--- Start ---

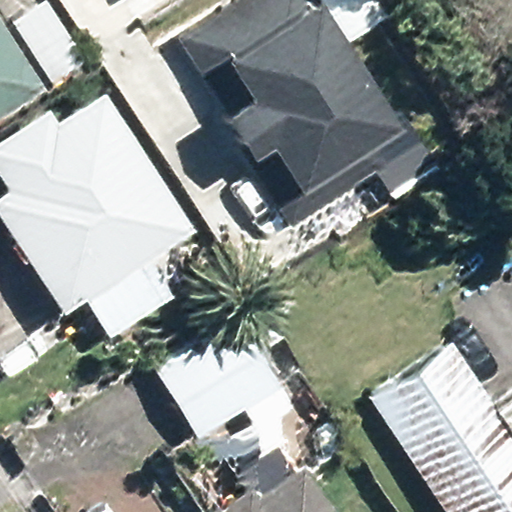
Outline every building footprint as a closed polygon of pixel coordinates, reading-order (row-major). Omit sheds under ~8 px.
[(322,0),(190,0),(156,22),(277,210),(383,142),(369,120),(391,106),(322,0)] [(0,81),(33,61),(0,8),(0,81)] [(0,125),(0,227),(53,309),(75,295),(98,331),(178,279),(154,242),(181,224),(98,89),(69,112),(55,90),(0,125)] [(140,371),(179,432),(277,371),(238,310),(140,371)] [(511,511),(511,451),(433,343),(367,391),(450,511),(511,511)] [(343,511),(301,448),(204,511),(203,511),(343,511)]
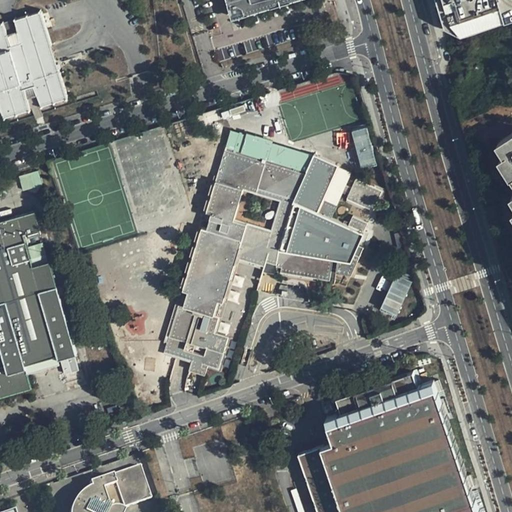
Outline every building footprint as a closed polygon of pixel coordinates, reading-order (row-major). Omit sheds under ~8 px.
[(227,0),(229,6),(237,3),(242,7),(244,14),(278,3),(279,0),(283,0),(286,1),(289,0),(227,0)] [(465,34),(511,17),(511,0),(440,0),(448,27),(465,34)] [(0,104),(3,103),(7,115),(32,107),(30,95),(40,93),(43,103),(70,95),(42,9),(17,17),(19,27),(9,31),(5,20),(0,22),(0,104)] [(308,33),(304,22),(293,25),(296,36),(308,33)] [(279,120),(256,125),(259,135),(282,131),(279,120)] [(364,165),(379,161),(368,123),(353,128),(364,165)] [(246,144),(244,154),(261,156),(263,147),(246,144)] [(178,304),(163,350),(190,358),(187,369),(203,373),(207,357),(224,359),(233,323),(219,319),(215,307),(219,292),(228,289),(239,251),(331,275),(335,262),(355,268),(366,219),(349,215),(347,222),(318,210),(334,162),(312,152),(304,168),(225,151),(208,218),(234,222),(244,189),(277,198),(270,227),(208,218),(205,228),(199,228),(178,287),(188,293),(183,305),(178,304)] [(22,173),(24,188),(44,185),(41,170),(22,173)] [(379,186),(352,177),(343,193),(371,206),(379,186)] [(36,212),(0,222),(0,397),(30,389),(25,369),(76,355),(51,266),(34,270),(24,237),(41,231),(36,212)] [(384,306),(401,312),(413,277),(396,271),(384,306)] [(294,459),(314,511),(474,511),(438,417),(425,384),(424,382),(409,387),(404,374),(329,403),(334,416),(320,422),(329,445),(294,459)] [(430,382),(425,384),(438,417),(442,415),(430,382)] [(153,498),(139,464),(108,475),(93,482),(75,499),(69,510),(68,511),(126,511),(126,507),(153,498)]
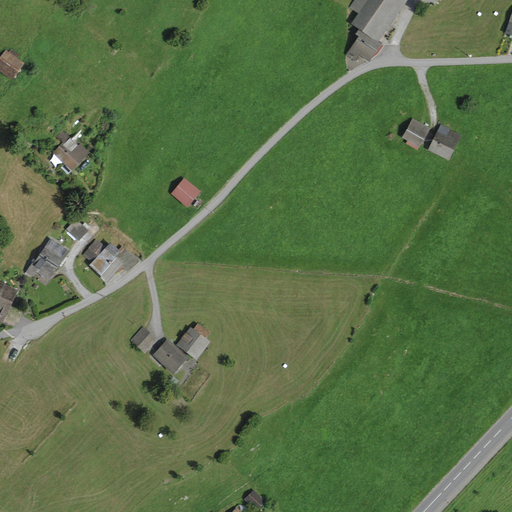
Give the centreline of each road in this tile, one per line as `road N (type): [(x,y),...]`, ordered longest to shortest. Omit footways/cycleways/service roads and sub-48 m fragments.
road 1 (residential): [(0,335),(30,329),(127,279),(309,106),(357,71),(382,63),(511,60)]
road 2 (primary): [(511,418),(422,511)]
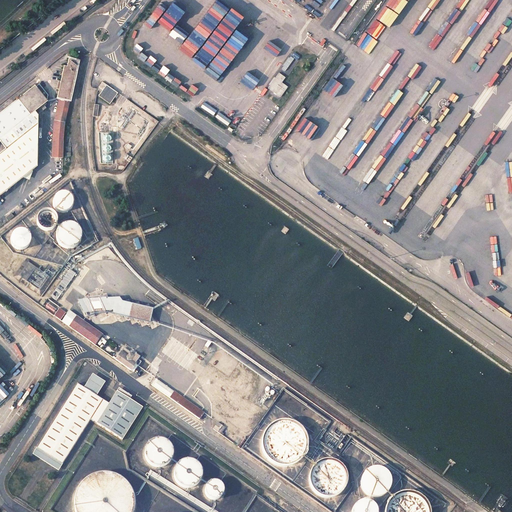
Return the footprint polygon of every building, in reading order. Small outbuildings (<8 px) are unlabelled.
[(228,17),(231,13),(227,8),(223,13),(228,17)] [(268,37),(264,44),(277,53),(281,46),(268,37)] [(78,60),(69,58),(67,66),(64,65),(60,81),(58,81),(57,88),(59,89),(57,97),(59,98),(55,119),(53,137),(52,157),(62,158),(63,139),(65,122),(78,60)] [(287,87),(281,82),(285,77),(277,72),(266,87),(279,97),(287,87)] [(248,93),(255,81),(241,73),(234,85),(248,93)] [(118,93),(102,82),(98,87),(102,90),(100,93),(112,101),(118,93)] [(48,95),(39,84),(36,86),(35,85),(0,112),(0,142),(5,148),(0,151),(0,193),(37,165),(38,114),(34,110),(47,100),(48,95)] [(100,152),(100,163),(112,163),(112,152),(100,152)] [(65,191),(62,192),(59,193),(56,194),(54,197),(53,200),(53,203),(54,206),(55,209),(57,211),(60,212),(64,213),(66,213),(69,212),(72,210),(73,208),(75,205),(75,201),(74,198),(73,196),(70,194),(68,192),(65,191)] [(54,212),(52,210),(49,209),(46,209),(43,209),(40,211),(38,213),(37,215),(36,218),(36,221),(37,224),(39,226),(41,228),(44,229),(47,230),(50,229),(52,228),(55,226),(56,224),(57,220),(57,217),(56,215),(54,212)] [(74,224),(71,223),(67,223),(63,224),(60,226),(58,229),(57,231),(56,234),(56,237),(57,240),(58,242),(60,244),(62,246),(64,247),(67,248),(70,248),(73,247),(75,246),(78,244),(80,240),(81,237),(81,233),(80,229),(78,226),(74,224)] [(28,234),(25,232),(23,230),(20,230),(16,231),(14,232),(12,234),(10,237),(10,240),(10,243),(11,246),(12,248),(15,250),(17,251),(20,251),(23,251),(26,250),(28,248),(30,245),(31,242),(31,239),(30,236),(28,234)] [(148,322),(151,309),(119,302),(118,298),(105,299),(102,298),(101,296),(95,296),(90,298),(87,298),(81,300),(78,300),(76,301),(81,315),(87,314),(89,315),(93,313),(100,313),(148,322)] [(65,313),(59,309),(54,316),(60,320),(65,313)] [(102,335),(69,311),(62,321),(95,345),(102,335)] [(127,356),(121,351),(115,360),(131,371),(135,366),(138,368),(141,364),(136,360),(137,359),(129,353),(127,356)] [(95,395),(104,382),(91,374),(82,387),(95,395)] [(156,379),(151,385),(200,419),(205,413),(156,379)] [(109,403),(77,384),(36,448),(62,464),(90,420),(122,440),(143,407),(117,391),(109,403)] [(293,421),(286,419),(279,419),(273,421),(267,425),(263,431),(261,438),(261,445),(263,451),(267,457),(273,461),(279,463),(287,463),(293,461),(299,457),(303,451),(305,444),(305,437),(303,431),(299,425),(293,421)] [(213,429),(221,434),(225,427),(218,422),(213,429)] [(161,439),(156,439),(152,441),(148,443),(146,447),(145,451),(144,455),(146,459),(148,463),(151,465),(155,467),(159,467),(164,466),(168,464),(171,460),(172,456),(173,452),(171,447),(169,443),(165,441),(161,439)] [(179,463),(176,466),(174,470),(173,475),(174,479),(177,483),(180,486),(184,488),(189,488),(193,487),(197,485),(200,481),(202,476),(202,471),(200,467),(197,463),(193,461),(188,460),(183,461),(179,463)] [(333,461),(327,461),(322,463),(318,466),(314,470),(313,476),(313,481),(314,486),(317,491),(322,494),(327,496),(332,496),(338,494),(342,491),(346,487),(347,482),(348,476),(346,471),(343,466),(338,463),(333,461)] [(383,469),(378,468),(373,467),(369,469),(365,472),(362,475),(360,480),(360,484),(361,489),(363,493),(367,496),(371,498),(376,499),(381,498),(386,495),(389,492),(391,487),(391,482),(390,477),(387,472),(383,469)] [(108,474),(100,474),(91,476),(84,481),(79,488),(75,495),(74,504),(75,511),(132,511),(133,511),(134,503),(133,494),(129,487),(123,481),(116,476),(108,474)] [(215,481),(212,481),(209,482),(207,484),(205,487),(204,490),(205,493),(206,496),(208,498),(211,500),(214,500),(217,499),(220,498),(222,495),(223,492),(223,489),(222,486),(221,484),(218,482),(215,481)] [(394,497),(388,502),(387,506),(385,510),(384,511),(429,511),(429,510),(426,503),(422,498),(415,494),(407,492),(399,494),(394,497)] [(361,499),(357,501),(354,503),(352,507),(351,510),(351,511),(376,511),(377,511),(376,507),(373,503),(370,500),(366,499),(361,499)]
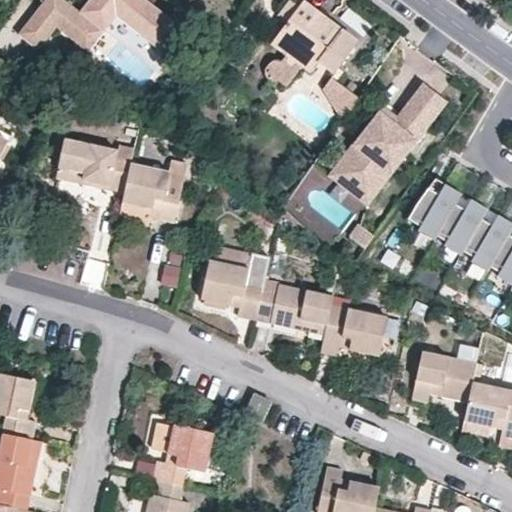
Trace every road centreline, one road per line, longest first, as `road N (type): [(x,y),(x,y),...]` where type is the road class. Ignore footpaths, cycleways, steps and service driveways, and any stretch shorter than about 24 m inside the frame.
road 1 (residential): [(511,496),(130,317)]
road 2 (residential): [(83,511),(130,317)]
road 3 (residential): [(130,317),(0,280)]
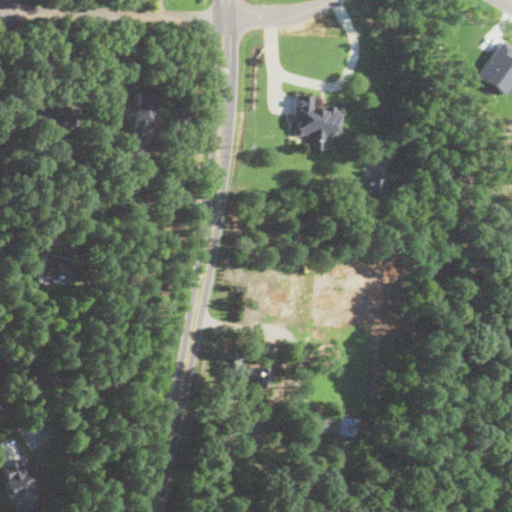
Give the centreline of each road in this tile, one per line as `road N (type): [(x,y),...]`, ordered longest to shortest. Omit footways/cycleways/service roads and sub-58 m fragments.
road 1 (tertiary): [(191,316),(215,168),(222,0)]
road 2 (residential): [(222,17),(3,9)]
road 3 (tertiary): [(154,511),(191,316)]
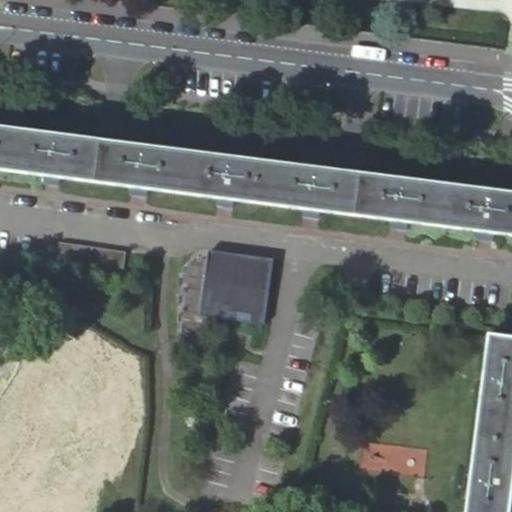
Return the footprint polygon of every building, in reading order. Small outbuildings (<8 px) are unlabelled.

--- End ---

§ **What to do**: Format the records from the line containing "Trace every road" through the end of the records as a Markdown table with the columns Row and Text, one line per row, numbered in order, with blank lines and pictures omitted.

§ **Answer to the exercise**:
| Row | Text |
|---|---|
| 1 | Trace every road centreline, one road per line, longest first, as `road N (type): [(x,y),(x,y),...]` where type is the road class. Ignore footpaths, cycleways, steps and service driveways, and any stretch shorter than about 24 m inside the frame. |
| 2 | road 1 (residential): [(511,496),(130,317)] |
| 3 | road 2 (residential): [(83,511),(130,317)] |
| 4 | road 3 (residential): [(130,317),(0,280)] |
| 5 | Give the centreline of each road in this tile, one per line as `road N (type): [(x,y),...]`, ordered longest to shortest. Omit footways/cycleways/service roads and sub-58 m fragments. |
| 6 | road 1 (tertiary): [(191,316),(215,168),(222,0)] |
| 7 | road 2 (residential): [(222,17),(3,9)] |
| 8 | road 3 (tertiary): [(154,511),(191,316)] |
| 9 | Return the footprint polygon of every building, in reading order. Small outbuildings (<8 px) are unlabelled. |